(Records drawn from a dataset)
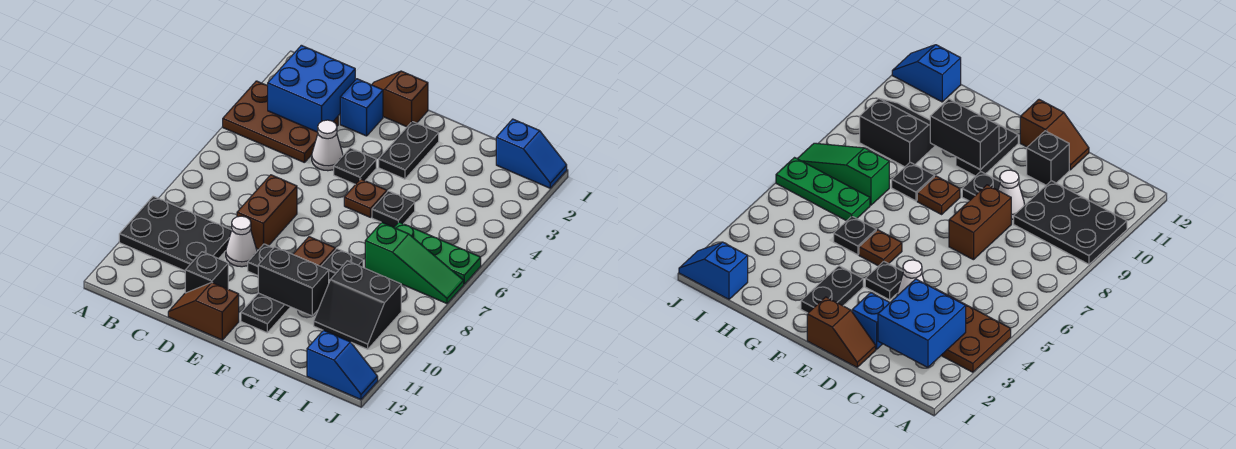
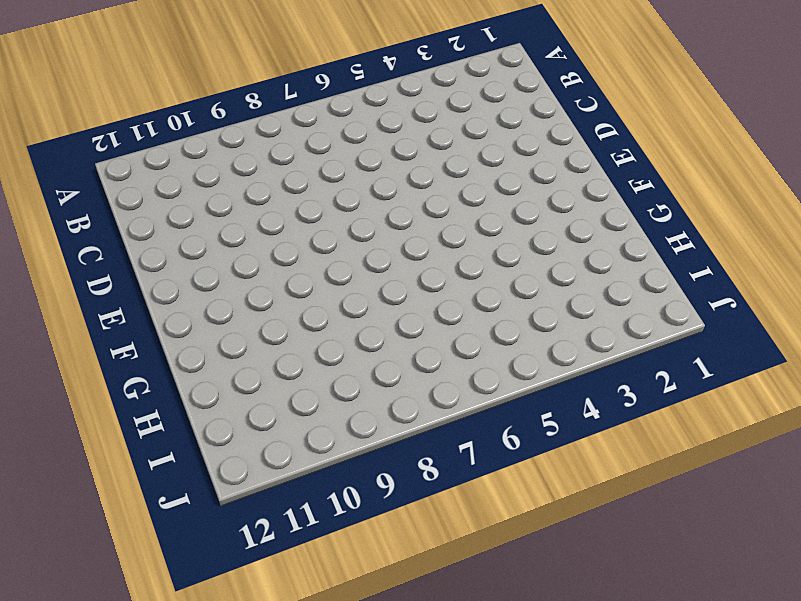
none -> brown plate A3:C4 level 1
none -> black plate A9:C10 level 1
none -> brown slope D1:E1 level 1 top E

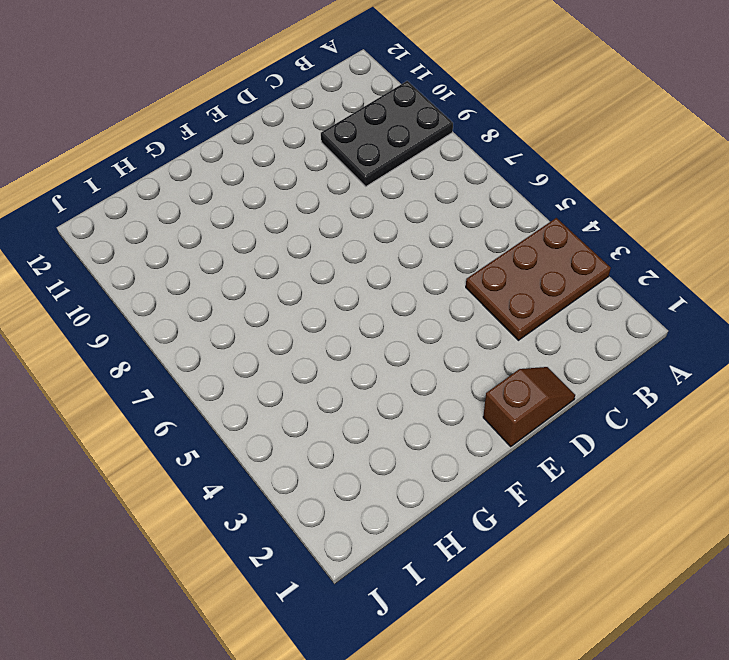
none -> blue brick D2 level 1
none -> white cone D4 level 1
none -> brown brick D7:D8 level 1

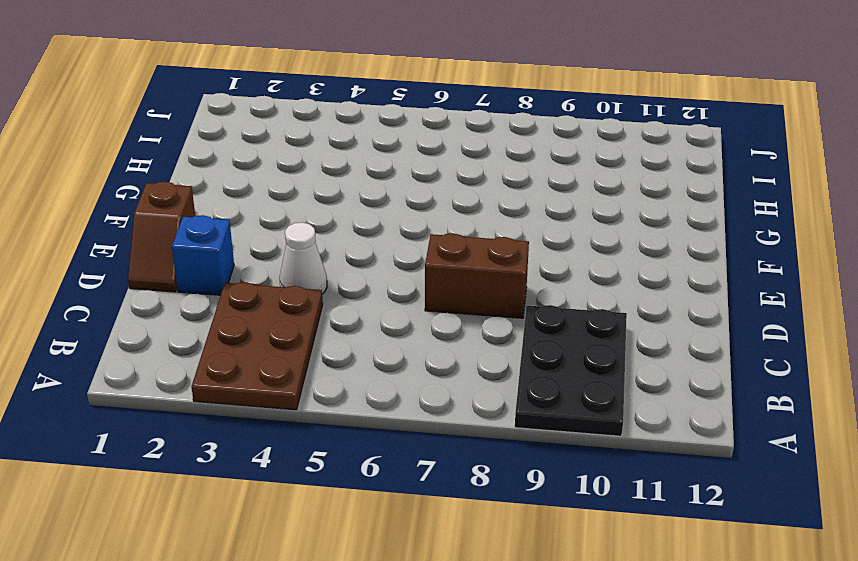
none -> white cone D9 level 1
none -> black brick D11 level 1
none -> brown slope D12:E12 level 1 top E

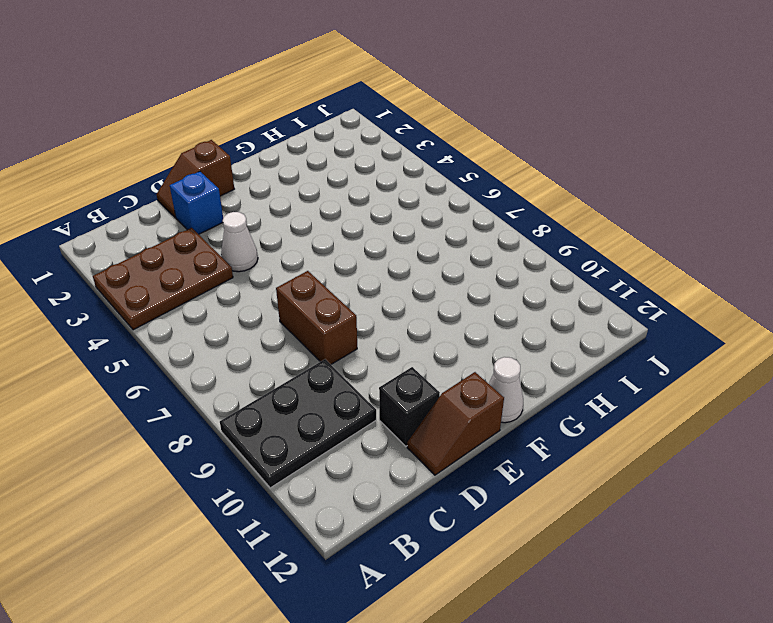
white cone F12 level 1 -> white cone D9 level 1
none -> black plate E4 level 1
none -> black plate E9 level 1
none -> black plate F2:F3 level 1

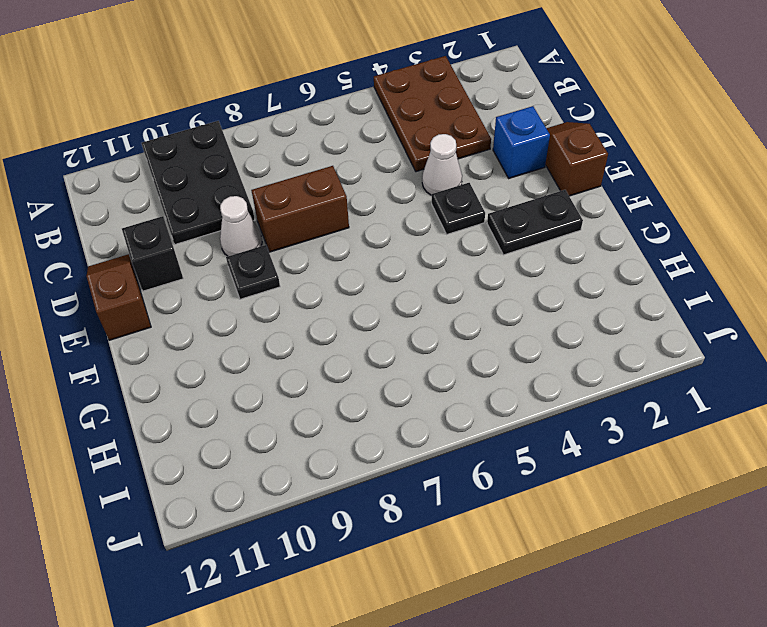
none -> brown plate F5 level 1
none -> brown plate F8 level 1
none -> black plate F10:F11 level 1

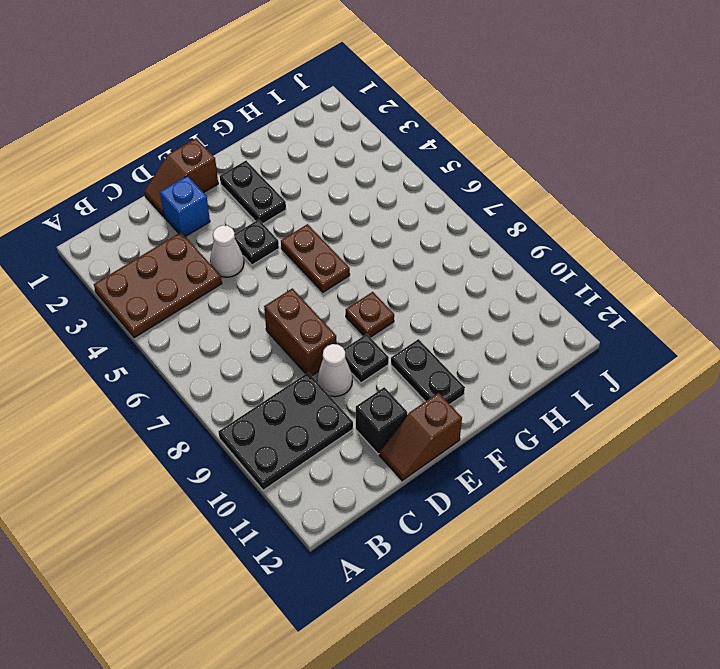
brown plate F5:F6 level 1 -> brown plate F5 level 1
none -> black plate G5 level 1
none -> black plate G8 level 1
none -> green plate H6:J6 level 1

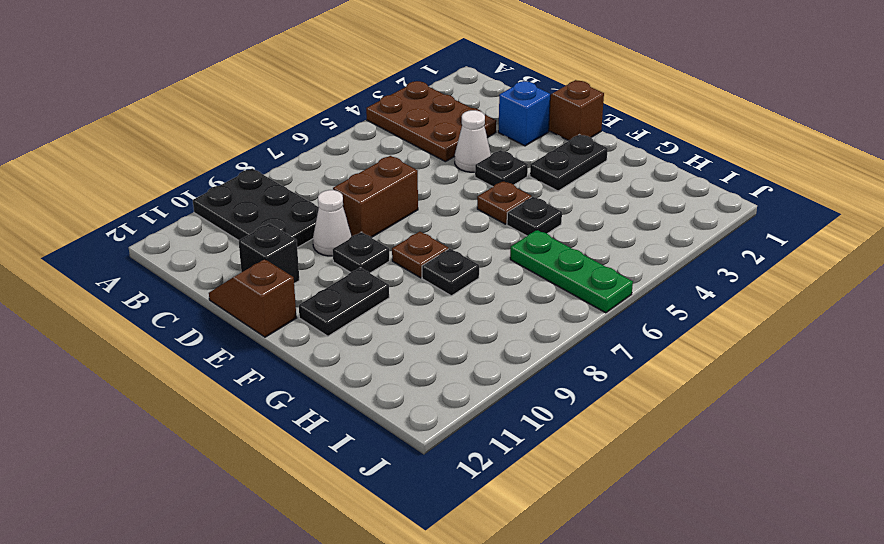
none -> green slope H7:J7 level 1 top H
none -> black slope H9:I10 level 1 top 9
none -> blue slope I1:J1 level 1 top I

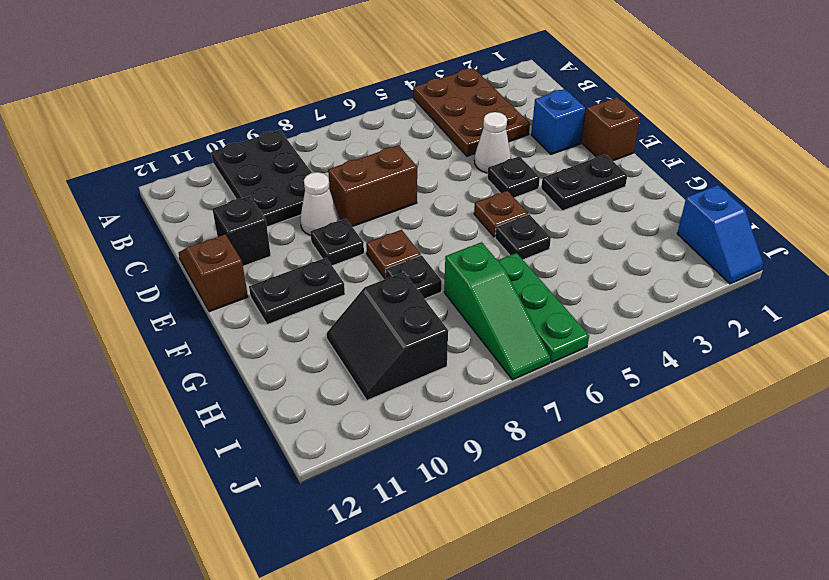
none -> blue slope I12:J12 level 1 top I
none -> blue brick B2:C3 level 2
none -> black brick F10:G10 level 2

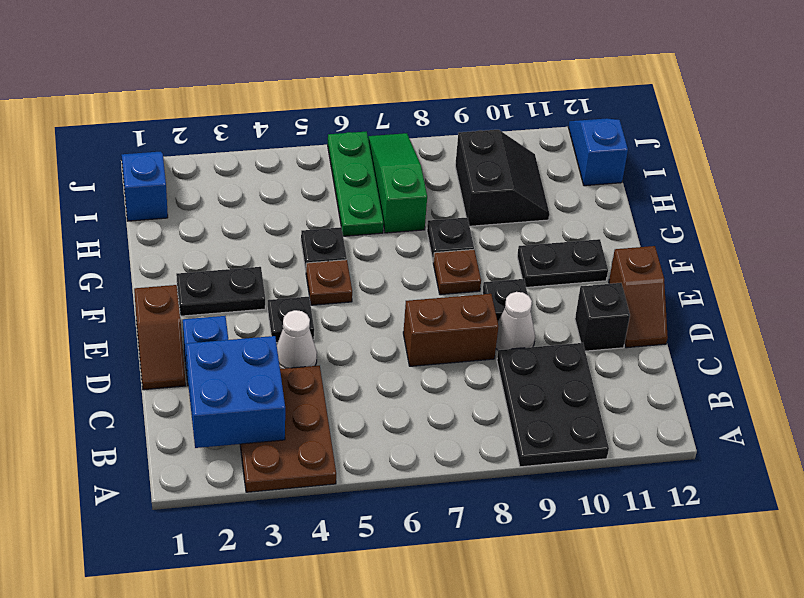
none -> black brick F10:G10 level 2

Your objective:
Although the records above contain pictures, the copy should not; retype exactly the lines from the one containing "none -> brown brick D7:D8 level 1" through the one containing "none -> blue slope I1:J1 level 1 top I".

Response below:
none -> brown brick D7:D8 level 1

none -> white cone D9 level 1
none -> black brick D11 level 1
none -> brown slope D12:E12 level 1 top E

white cone F12 level 1 -> white cone D9 level 1
none -> black plate E4 level 1
none -> black plate E9 level 1
none -> black plate F2:F3 level 1

none -> brown plate F5 level 1
none -> brown plate F8 level 1
none -> black plate F10:F11 level 1

brown plate F5:F6 level 1 -> brown plate F5 level 1
none -> black plate G5 level 1
none -> black plate G8 level 1
none -> green plate H6:J6 level 1

none -> green slope H7:J7 level 1 top H
none -> black slope H9:I10 level 1 top 9
none -> blue slope I1:J1 level 1 top I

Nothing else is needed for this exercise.